RECORDS TO PROCESS below:
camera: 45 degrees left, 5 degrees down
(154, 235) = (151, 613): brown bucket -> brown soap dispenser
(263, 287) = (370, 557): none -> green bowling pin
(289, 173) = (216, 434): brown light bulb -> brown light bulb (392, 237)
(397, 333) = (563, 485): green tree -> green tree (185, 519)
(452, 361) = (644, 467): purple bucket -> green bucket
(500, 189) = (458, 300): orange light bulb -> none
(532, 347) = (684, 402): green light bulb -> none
End of RECORDS TO PROCESS.
RECORDS TO PROCESS below:
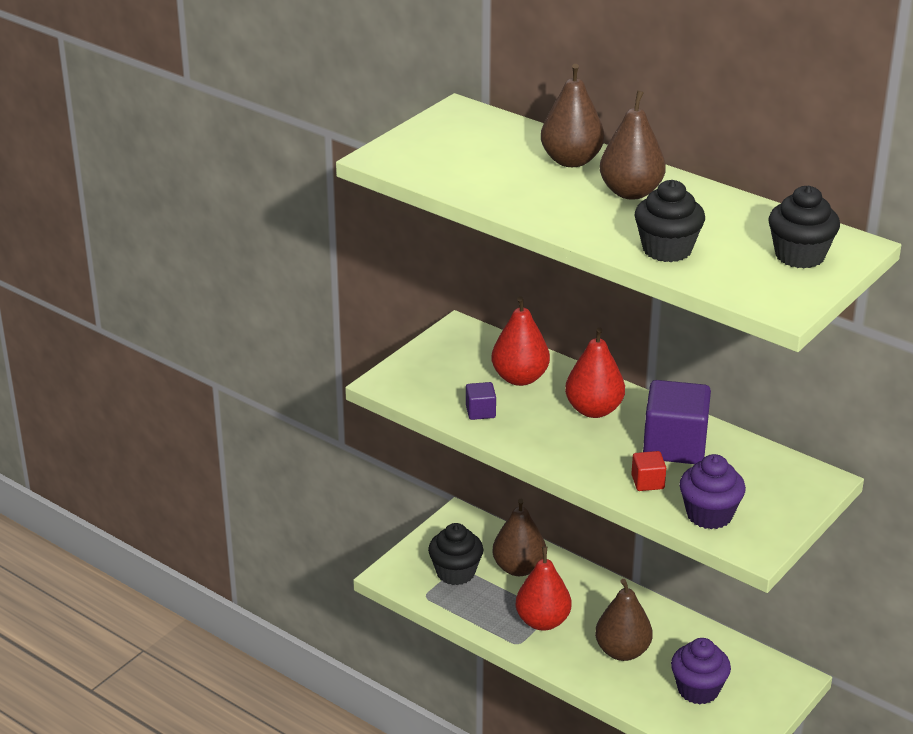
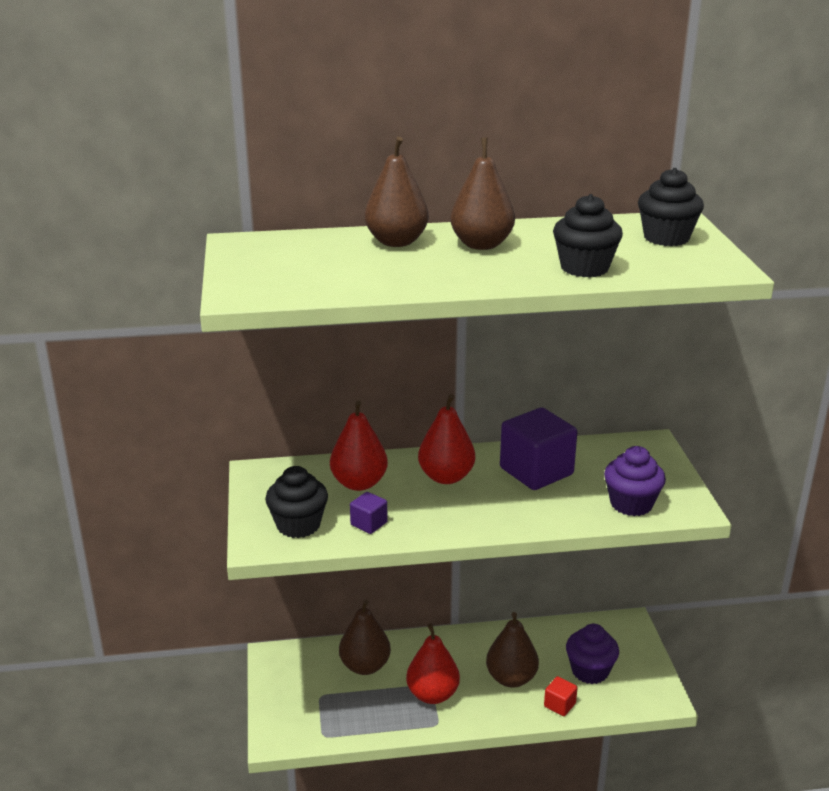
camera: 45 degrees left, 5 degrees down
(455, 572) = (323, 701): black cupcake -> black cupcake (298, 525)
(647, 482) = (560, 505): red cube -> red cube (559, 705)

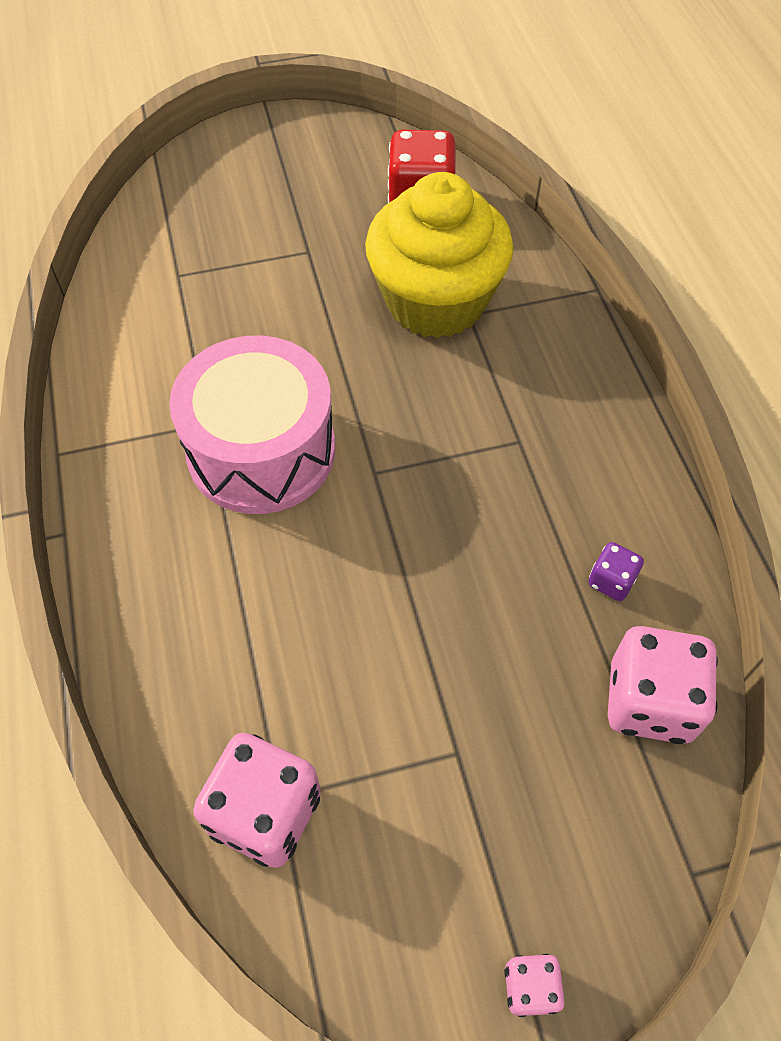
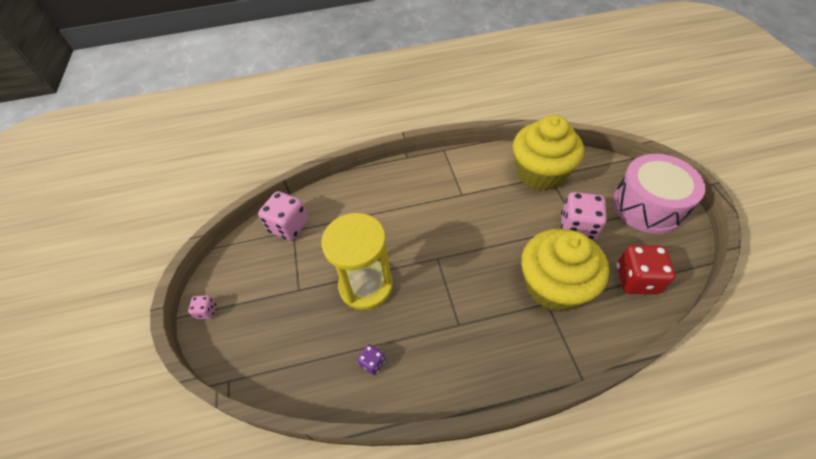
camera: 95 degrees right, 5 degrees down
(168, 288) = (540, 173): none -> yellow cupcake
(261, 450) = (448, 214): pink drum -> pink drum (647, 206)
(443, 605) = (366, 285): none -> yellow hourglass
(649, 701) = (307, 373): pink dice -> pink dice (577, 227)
End of RECORDS TO PROCESS.
**TASK REQUIREMENTS:** Reproduce, character for character, only the lines of the preceding data that start at the line with "(452, 361) = (644, 467): purple" and end at the line with "(532, 347) = (684, 402): green", both included.

**RESPONSE BOX:**
(452, 361) = (644, 467): purple bucket -> green bucket
(500, 189) = (458, 300): orange light bulb -> none
(532, 347) = (684, 402): green light bulb -> none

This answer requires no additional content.